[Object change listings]
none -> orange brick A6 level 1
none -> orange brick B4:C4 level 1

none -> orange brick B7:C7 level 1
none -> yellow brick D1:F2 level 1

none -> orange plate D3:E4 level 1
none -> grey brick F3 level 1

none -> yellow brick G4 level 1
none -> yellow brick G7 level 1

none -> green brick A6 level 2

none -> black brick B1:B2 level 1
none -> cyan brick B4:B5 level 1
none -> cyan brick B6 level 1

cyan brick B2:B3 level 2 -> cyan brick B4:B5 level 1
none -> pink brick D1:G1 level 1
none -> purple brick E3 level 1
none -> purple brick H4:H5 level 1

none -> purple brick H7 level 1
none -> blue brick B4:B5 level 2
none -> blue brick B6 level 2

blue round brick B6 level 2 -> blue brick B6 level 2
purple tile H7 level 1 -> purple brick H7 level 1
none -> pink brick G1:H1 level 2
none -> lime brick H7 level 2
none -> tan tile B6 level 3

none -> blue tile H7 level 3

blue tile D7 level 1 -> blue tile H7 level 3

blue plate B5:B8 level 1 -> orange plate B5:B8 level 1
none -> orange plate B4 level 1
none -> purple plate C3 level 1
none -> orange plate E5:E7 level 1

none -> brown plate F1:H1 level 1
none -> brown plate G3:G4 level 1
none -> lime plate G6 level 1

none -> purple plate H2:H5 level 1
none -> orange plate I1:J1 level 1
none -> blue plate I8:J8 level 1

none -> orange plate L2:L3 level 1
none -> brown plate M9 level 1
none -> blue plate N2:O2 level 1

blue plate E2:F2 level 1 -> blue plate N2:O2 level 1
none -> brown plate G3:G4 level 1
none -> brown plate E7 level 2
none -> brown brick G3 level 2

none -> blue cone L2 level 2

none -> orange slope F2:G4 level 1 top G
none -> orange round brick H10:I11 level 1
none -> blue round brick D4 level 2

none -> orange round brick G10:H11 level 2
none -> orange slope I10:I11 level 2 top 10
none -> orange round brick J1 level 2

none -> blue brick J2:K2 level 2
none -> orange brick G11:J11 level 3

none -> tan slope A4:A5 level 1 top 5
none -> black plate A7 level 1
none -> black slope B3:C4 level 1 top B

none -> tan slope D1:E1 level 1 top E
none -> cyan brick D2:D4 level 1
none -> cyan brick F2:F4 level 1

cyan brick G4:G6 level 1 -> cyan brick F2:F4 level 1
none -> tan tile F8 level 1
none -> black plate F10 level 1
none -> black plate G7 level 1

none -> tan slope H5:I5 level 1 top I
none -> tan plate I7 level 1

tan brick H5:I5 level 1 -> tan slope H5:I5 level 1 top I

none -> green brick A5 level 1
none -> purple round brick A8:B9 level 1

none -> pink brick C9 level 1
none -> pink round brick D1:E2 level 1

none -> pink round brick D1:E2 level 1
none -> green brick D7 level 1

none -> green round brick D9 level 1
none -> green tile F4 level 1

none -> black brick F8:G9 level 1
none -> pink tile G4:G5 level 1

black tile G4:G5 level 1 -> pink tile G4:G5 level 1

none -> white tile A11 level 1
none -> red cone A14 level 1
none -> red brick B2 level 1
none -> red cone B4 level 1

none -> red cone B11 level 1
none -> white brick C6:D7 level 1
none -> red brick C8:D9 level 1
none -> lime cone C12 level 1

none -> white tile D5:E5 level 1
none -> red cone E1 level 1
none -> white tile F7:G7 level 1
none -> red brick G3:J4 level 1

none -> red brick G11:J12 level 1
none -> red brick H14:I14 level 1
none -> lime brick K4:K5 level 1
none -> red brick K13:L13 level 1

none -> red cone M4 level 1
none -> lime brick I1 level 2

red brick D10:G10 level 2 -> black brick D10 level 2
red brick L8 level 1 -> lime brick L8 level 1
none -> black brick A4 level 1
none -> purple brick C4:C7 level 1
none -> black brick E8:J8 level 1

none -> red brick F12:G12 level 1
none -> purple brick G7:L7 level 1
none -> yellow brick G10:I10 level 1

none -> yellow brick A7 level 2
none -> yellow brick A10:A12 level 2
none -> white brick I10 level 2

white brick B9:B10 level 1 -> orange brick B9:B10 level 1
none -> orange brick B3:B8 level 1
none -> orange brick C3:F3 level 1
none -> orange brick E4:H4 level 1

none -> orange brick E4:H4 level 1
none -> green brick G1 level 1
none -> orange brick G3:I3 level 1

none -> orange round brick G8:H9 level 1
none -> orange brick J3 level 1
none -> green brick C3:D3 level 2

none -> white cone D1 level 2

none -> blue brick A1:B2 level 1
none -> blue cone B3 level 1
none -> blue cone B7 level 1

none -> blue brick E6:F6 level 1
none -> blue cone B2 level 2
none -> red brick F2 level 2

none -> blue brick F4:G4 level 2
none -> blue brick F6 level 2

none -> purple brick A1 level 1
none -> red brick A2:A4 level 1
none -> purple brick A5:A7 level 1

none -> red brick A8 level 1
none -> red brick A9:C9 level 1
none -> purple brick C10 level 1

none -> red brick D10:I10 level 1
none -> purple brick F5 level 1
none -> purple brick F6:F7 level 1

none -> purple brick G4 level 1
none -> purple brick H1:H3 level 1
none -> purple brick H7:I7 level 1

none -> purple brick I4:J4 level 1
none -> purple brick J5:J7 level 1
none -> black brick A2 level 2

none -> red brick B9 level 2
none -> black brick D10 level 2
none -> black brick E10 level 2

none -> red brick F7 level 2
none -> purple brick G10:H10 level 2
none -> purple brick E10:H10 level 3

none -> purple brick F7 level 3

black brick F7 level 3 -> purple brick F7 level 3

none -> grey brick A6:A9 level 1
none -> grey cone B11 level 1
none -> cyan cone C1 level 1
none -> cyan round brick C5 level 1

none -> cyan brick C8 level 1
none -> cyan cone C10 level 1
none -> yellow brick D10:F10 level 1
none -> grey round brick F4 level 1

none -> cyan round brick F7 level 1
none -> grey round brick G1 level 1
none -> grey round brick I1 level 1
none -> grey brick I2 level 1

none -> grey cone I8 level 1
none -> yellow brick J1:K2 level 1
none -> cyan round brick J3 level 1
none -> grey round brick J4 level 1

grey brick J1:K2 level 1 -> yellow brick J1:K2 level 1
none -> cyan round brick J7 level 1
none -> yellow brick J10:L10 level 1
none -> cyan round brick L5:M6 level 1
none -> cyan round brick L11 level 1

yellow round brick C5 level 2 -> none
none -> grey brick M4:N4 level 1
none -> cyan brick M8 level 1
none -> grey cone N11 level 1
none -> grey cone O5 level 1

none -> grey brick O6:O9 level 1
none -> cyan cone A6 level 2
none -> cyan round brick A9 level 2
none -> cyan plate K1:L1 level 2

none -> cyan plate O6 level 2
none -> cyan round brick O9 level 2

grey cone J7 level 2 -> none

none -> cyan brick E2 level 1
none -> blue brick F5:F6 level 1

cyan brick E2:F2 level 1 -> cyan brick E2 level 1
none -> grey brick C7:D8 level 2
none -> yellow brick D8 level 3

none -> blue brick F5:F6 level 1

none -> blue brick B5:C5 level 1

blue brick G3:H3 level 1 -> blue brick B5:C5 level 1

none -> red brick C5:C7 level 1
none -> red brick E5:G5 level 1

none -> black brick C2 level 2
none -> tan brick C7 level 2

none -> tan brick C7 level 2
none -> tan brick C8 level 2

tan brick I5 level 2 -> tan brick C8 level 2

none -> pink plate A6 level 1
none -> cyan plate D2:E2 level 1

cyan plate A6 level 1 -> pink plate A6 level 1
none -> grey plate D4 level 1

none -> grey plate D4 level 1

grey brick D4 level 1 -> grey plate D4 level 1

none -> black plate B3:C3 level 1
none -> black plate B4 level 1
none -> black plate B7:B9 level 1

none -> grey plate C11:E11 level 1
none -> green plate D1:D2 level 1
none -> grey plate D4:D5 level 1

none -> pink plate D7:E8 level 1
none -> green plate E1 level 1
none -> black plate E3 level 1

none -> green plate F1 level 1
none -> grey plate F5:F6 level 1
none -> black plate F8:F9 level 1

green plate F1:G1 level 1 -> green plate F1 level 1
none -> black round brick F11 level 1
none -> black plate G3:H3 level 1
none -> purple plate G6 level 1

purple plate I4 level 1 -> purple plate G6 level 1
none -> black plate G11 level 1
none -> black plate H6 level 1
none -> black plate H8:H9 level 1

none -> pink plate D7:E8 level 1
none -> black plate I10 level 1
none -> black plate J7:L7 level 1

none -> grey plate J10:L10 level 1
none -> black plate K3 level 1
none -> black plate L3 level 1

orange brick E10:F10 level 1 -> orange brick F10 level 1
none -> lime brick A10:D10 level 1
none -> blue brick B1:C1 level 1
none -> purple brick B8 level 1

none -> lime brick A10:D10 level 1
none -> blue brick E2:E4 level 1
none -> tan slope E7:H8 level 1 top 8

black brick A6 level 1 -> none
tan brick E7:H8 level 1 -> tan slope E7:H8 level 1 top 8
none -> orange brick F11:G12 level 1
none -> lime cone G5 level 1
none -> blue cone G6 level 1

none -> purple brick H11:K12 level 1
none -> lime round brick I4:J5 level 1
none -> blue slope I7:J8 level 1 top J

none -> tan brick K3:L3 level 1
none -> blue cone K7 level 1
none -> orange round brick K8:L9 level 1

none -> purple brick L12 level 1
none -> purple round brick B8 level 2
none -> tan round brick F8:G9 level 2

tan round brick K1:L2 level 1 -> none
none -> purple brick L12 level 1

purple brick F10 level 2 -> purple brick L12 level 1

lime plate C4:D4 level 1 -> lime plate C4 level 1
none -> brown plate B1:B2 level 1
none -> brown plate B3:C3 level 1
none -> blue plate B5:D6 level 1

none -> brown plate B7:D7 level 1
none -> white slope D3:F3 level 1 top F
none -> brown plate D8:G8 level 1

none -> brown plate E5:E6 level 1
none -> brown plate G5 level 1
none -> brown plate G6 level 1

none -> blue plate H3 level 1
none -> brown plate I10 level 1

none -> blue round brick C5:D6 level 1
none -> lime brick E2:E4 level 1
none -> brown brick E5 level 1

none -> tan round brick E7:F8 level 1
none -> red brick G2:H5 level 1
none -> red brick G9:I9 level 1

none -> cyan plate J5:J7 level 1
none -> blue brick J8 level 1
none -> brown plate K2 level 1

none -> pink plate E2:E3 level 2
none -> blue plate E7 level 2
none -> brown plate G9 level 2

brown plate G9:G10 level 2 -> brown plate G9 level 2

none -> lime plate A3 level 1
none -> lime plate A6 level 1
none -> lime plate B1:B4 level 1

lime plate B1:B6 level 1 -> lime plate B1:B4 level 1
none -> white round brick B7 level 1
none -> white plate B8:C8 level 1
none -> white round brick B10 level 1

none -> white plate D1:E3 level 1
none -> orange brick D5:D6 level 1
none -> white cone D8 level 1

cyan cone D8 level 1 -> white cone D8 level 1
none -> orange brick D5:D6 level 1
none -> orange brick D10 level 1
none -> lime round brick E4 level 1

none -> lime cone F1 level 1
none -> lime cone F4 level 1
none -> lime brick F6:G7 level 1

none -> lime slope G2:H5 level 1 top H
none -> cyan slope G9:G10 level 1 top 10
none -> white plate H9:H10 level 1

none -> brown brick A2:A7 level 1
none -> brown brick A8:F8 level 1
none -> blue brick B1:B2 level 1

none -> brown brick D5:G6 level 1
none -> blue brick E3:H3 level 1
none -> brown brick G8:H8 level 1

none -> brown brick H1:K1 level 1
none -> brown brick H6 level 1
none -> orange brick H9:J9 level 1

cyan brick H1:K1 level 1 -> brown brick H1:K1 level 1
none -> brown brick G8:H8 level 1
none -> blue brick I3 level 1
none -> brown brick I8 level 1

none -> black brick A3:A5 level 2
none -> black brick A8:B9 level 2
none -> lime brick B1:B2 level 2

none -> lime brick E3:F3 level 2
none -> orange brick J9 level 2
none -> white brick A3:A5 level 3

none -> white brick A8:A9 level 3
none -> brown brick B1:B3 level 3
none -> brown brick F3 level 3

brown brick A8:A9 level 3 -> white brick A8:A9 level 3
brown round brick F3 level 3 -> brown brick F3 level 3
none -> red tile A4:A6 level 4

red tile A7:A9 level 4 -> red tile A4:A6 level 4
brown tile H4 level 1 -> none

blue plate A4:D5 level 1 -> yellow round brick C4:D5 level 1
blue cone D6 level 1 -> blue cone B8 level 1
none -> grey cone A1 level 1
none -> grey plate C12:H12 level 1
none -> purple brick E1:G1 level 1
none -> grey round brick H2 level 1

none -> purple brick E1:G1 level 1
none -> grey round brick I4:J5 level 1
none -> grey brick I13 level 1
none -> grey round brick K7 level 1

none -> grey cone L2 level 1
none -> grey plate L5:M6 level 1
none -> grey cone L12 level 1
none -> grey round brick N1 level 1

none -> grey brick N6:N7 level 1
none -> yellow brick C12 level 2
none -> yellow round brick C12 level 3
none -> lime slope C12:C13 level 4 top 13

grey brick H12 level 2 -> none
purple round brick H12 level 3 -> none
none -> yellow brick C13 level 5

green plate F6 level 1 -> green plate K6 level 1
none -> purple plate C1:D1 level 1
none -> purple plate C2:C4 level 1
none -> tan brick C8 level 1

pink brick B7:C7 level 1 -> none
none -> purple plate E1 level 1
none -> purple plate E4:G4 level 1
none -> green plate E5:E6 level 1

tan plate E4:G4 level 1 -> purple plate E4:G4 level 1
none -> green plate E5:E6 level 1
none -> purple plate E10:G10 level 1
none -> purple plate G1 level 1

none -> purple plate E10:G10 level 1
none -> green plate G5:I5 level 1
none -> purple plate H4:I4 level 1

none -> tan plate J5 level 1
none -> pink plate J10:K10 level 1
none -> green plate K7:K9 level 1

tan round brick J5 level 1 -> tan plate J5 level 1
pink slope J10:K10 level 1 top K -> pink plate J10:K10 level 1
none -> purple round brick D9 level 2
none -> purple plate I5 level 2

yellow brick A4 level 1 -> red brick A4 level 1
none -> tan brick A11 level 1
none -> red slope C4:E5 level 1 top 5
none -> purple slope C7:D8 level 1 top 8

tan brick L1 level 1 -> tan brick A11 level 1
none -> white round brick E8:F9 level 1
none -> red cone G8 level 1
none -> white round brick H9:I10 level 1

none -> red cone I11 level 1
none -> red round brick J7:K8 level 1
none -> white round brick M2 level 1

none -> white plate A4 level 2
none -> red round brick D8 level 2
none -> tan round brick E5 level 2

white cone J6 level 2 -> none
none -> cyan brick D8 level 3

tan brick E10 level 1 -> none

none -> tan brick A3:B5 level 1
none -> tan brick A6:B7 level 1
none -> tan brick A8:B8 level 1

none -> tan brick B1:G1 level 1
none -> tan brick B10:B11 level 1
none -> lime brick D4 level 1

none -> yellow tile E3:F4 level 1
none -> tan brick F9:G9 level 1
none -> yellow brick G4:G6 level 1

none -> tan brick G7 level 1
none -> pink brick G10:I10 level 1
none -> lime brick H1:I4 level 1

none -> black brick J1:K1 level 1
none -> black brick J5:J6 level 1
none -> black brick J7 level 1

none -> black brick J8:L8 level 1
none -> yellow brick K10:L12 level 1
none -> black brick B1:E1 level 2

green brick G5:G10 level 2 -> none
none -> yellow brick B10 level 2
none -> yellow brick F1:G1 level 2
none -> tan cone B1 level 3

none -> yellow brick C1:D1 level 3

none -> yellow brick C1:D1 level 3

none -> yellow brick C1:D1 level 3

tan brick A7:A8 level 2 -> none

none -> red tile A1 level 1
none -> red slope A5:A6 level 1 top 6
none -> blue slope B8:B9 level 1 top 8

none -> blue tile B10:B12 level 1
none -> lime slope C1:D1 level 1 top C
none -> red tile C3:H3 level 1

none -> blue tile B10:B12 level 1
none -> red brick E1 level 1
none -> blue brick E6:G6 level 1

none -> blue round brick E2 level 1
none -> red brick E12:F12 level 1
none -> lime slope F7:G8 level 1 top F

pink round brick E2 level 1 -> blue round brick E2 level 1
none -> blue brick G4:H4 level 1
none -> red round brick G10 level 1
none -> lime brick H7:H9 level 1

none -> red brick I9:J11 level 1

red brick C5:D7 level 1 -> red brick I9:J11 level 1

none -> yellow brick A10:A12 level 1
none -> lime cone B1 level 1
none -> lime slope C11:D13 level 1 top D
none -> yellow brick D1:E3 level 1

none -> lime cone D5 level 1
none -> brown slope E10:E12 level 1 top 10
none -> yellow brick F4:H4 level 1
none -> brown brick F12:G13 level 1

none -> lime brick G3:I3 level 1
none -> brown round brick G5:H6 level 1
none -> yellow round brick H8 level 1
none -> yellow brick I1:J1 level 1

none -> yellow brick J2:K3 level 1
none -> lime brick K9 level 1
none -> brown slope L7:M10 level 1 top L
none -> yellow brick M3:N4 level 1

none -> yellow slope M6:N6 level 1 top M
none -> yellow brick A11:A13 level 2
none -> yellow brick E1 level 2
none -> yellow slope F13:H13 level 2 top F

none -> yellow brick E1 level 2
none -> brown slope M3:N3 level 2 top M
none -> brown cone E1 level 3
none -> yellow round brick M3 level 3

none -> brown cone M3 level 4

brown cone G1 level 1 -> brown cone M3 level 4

_WHAT YOU ARE ASKED TO DO_
Taking the lines above, repeat exactly those from the line that contains "none -> purple brick H11:K12 level 1" through the line that contains "tan round brick K1:L2 level 1 -> none", and both of those lines as well. Include nothing else.

_ANSWER SECTION_
none -> purple brick H11:K12 level 1
none -> lime round brick I4:J5 level 1
none -> blue slope I7:J8 level 1 top J

none -> tan brick K3:L3 level 1
none -> blue cone K7 level 1
none -> orange round brick K8:L9 level 1

none -> purple brick L12 level 1
none -> purple round brick B8 level 2
none -> tan round brick F8:G9 level 2

tan round brick K1:L2 level 1 -> none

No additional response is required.